>>>>
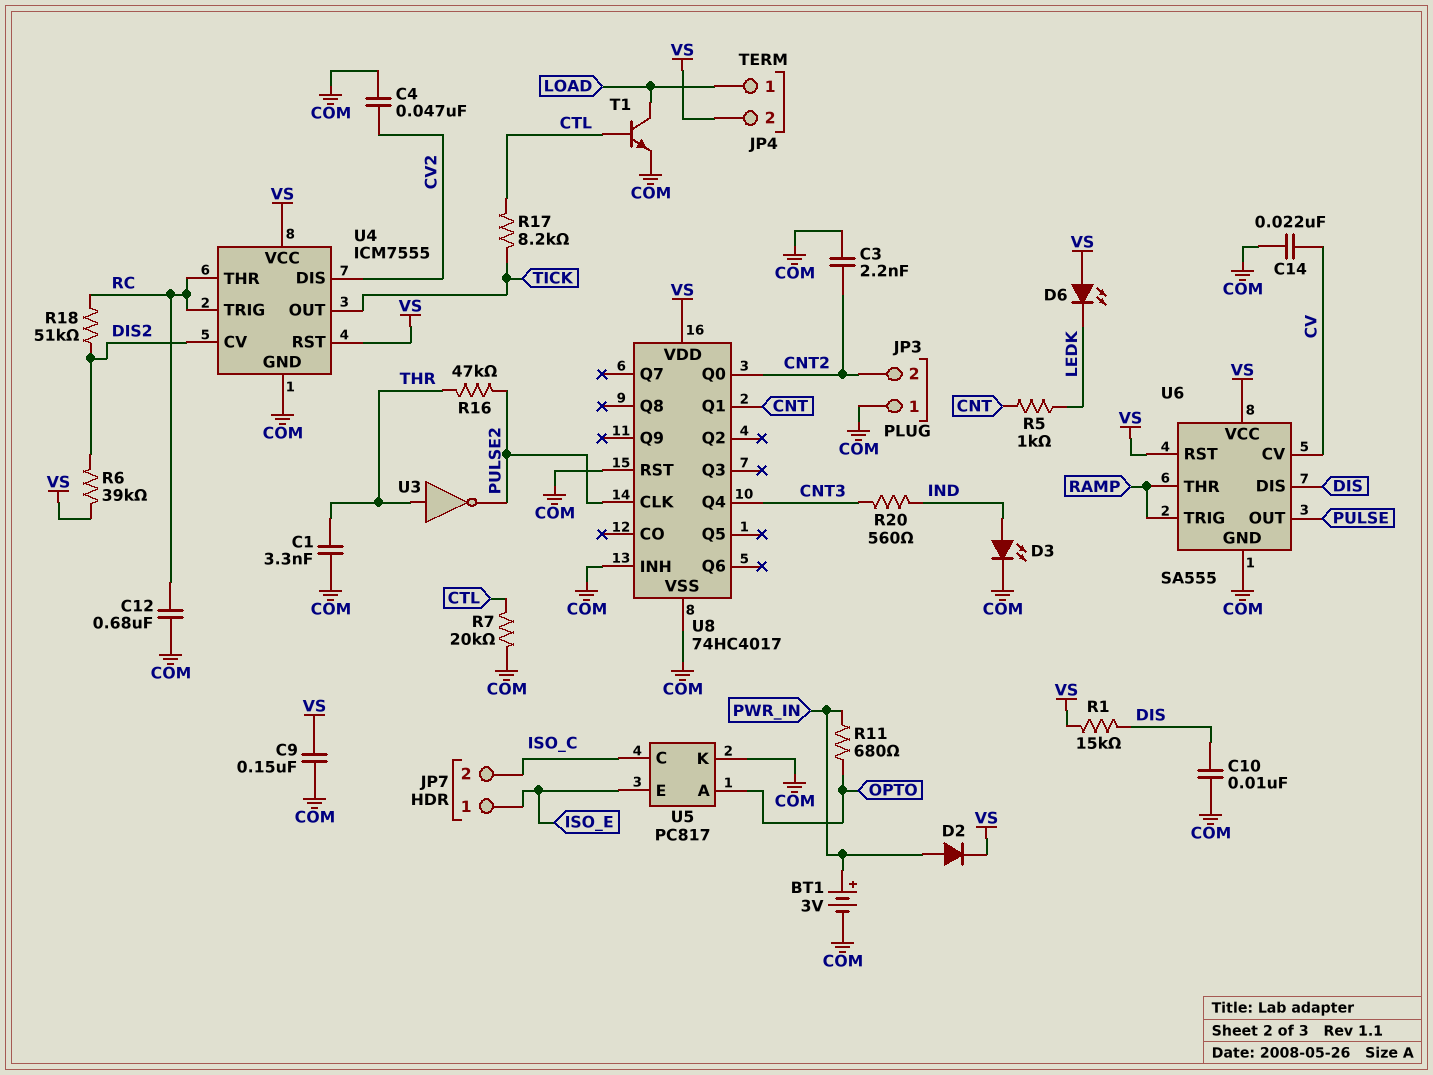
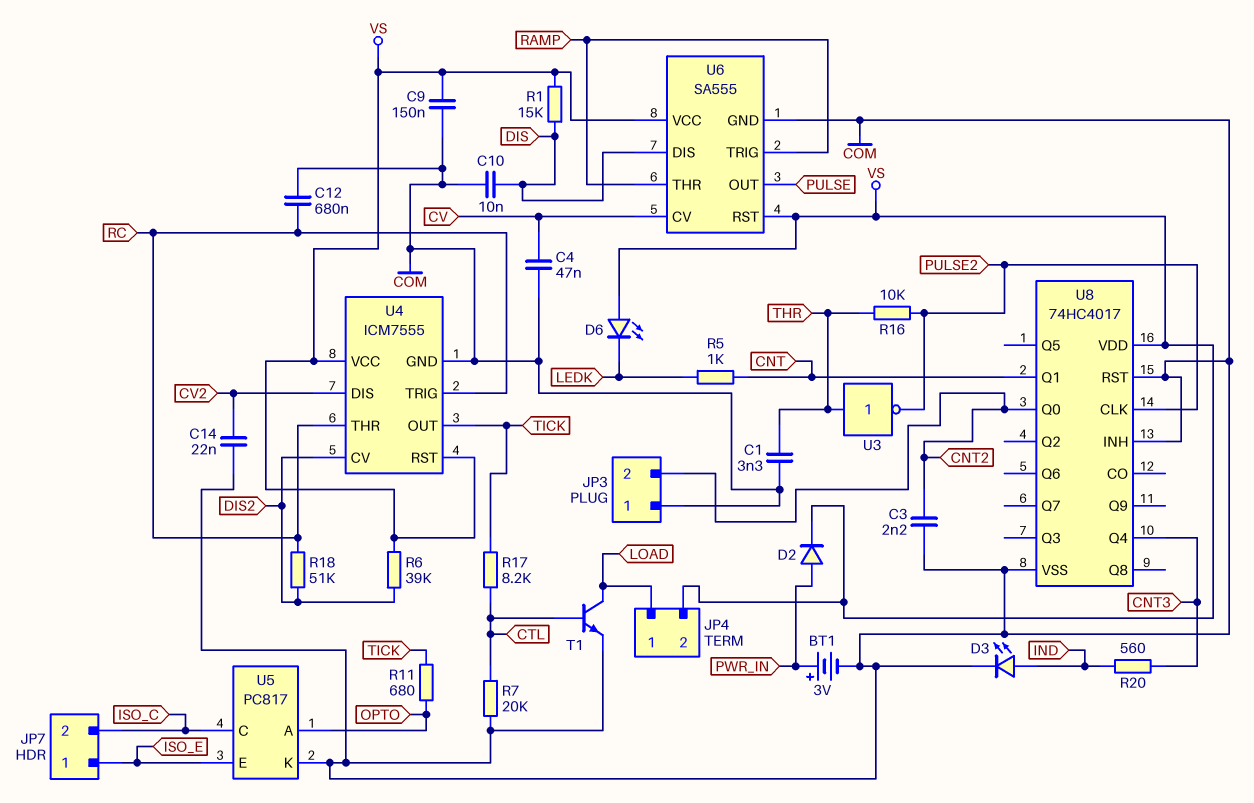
C4: 47nF (COM, CV2) -> 47nF (COM, CV)
C14: 22nF (COM, CV) -> 22nF (COM, CV2)
R11: 680 (OPTO, PWR_IN) -> 680 (OPTO, TICK)
R16: 47k (PULSE2, THR) -> 10k (PULSE2, THR)

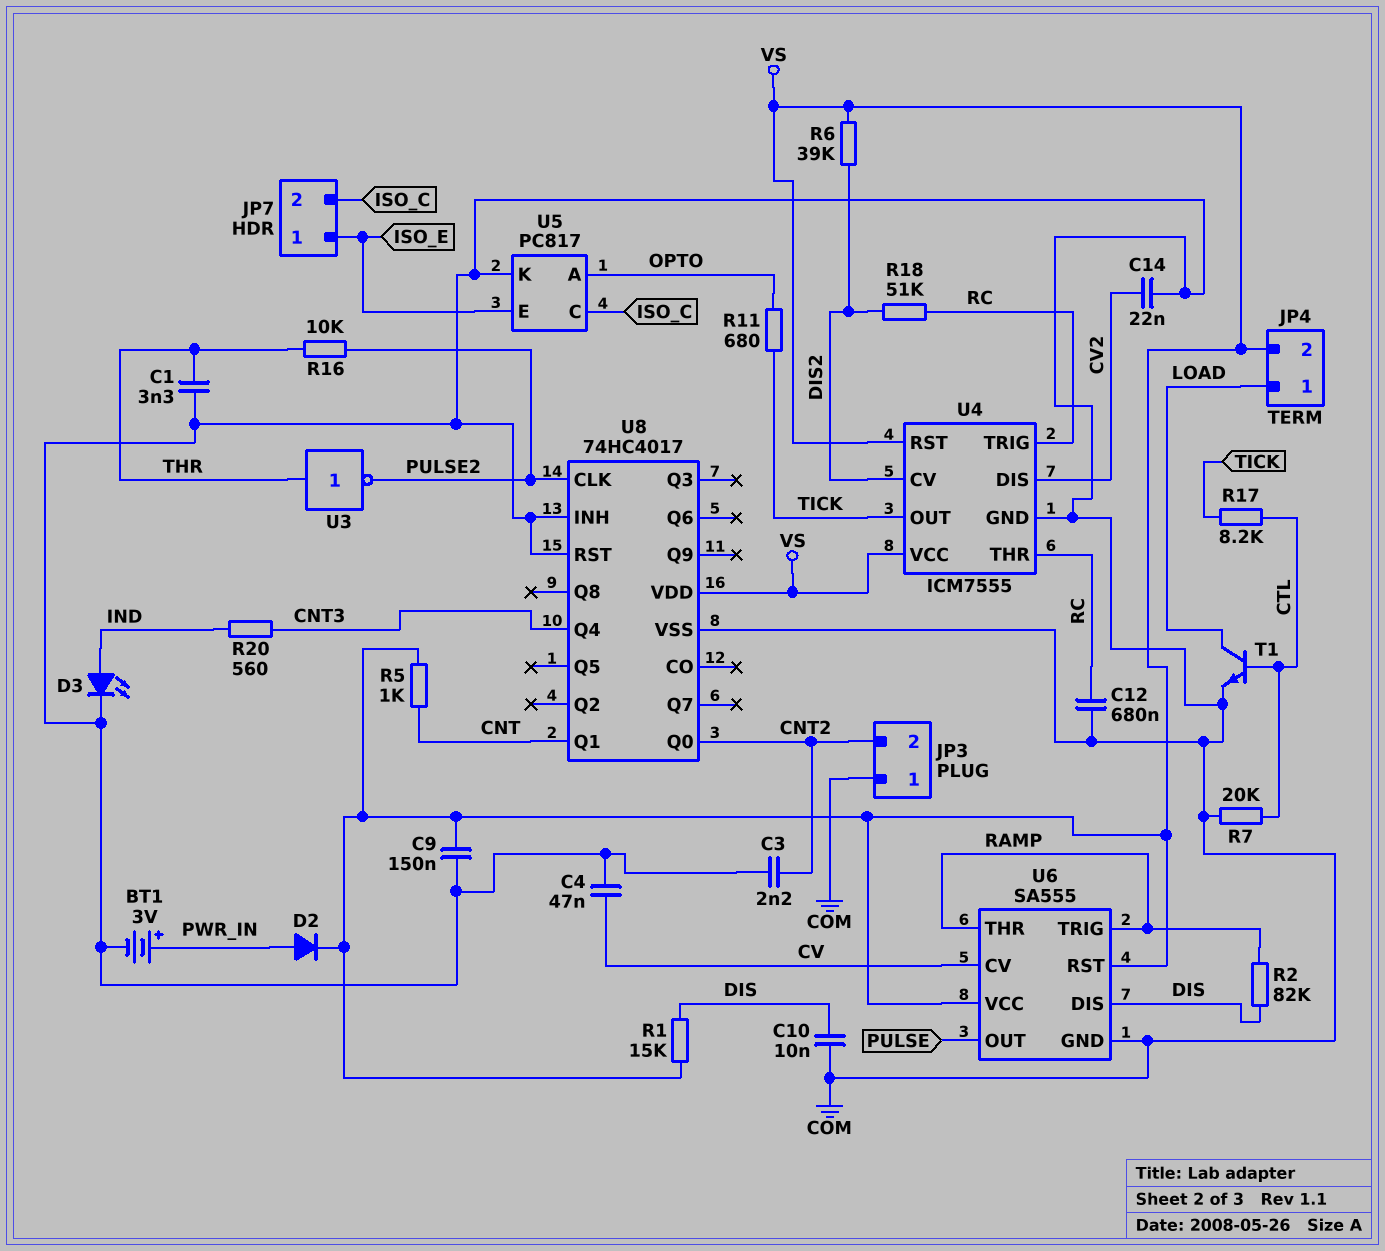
D6: LED (A VS, K LEDK) -> none
R2: none -> 82k (DIS, RAMP)
R5: 1k (CNT, LEDK) -> 1k (CNT, VS)

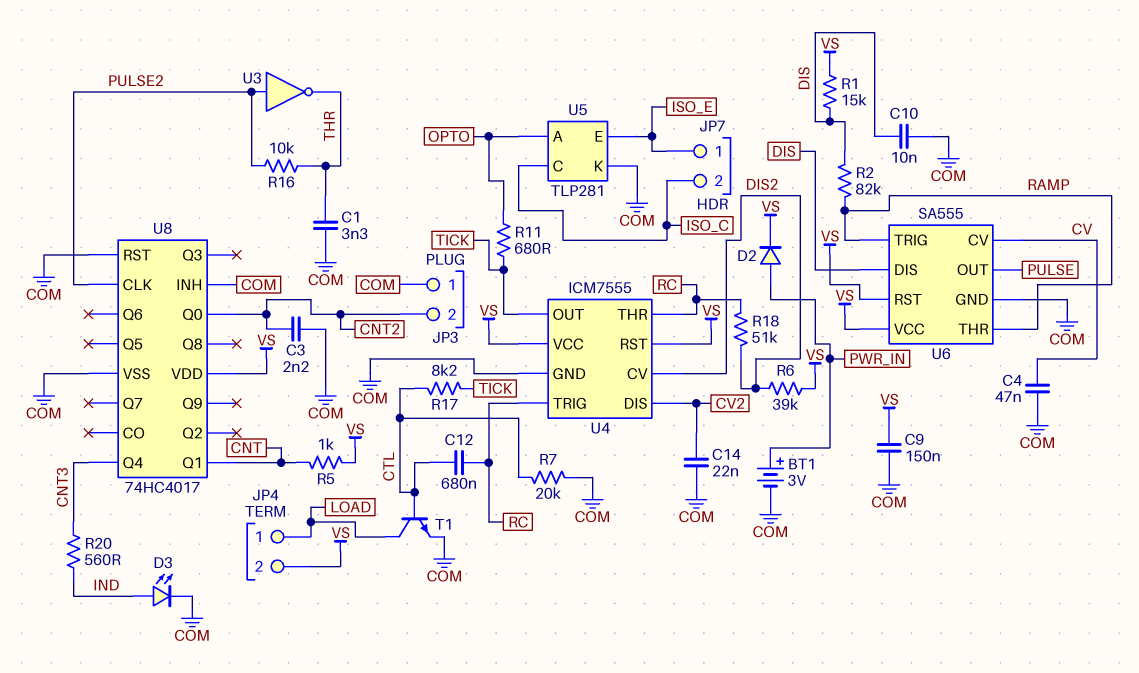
C12: 680nF (COM, RC) -> 680nF (CTL, RC)
U3: NOT (in THR, out PULSE2) -> NOT (in PULSE2, out THR)
U5: PC817 -> TLP281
<<<<
Exact copies of all the entries, without any pictures, are what the answer must contain.

C4: 47nF (COM, CV2) -> 47nF (COM, CV)
C14: 22nF (COM, CV) -> 22nF (COM, CV2)
R11: 680 (OPTO, PWR_IN) -> 680 (OPTO, TICK)
R16: 47k (PULSE2, THR) -> 10k (PULSE2, THR)

D6: LED (A VS, K LEDK) -> none
R2: none -> 82k (DIS, RAMP)
R5: 1k (CNT, LEDK) -> 1k (CNT, VS)

C12: 680nF (COM, RC) -> 680nF (CTL, RC)
U3: NOT (in THR, out PULSE2) -> NOT (in PULSE2, out THR)
U5: PC817 -> TLP281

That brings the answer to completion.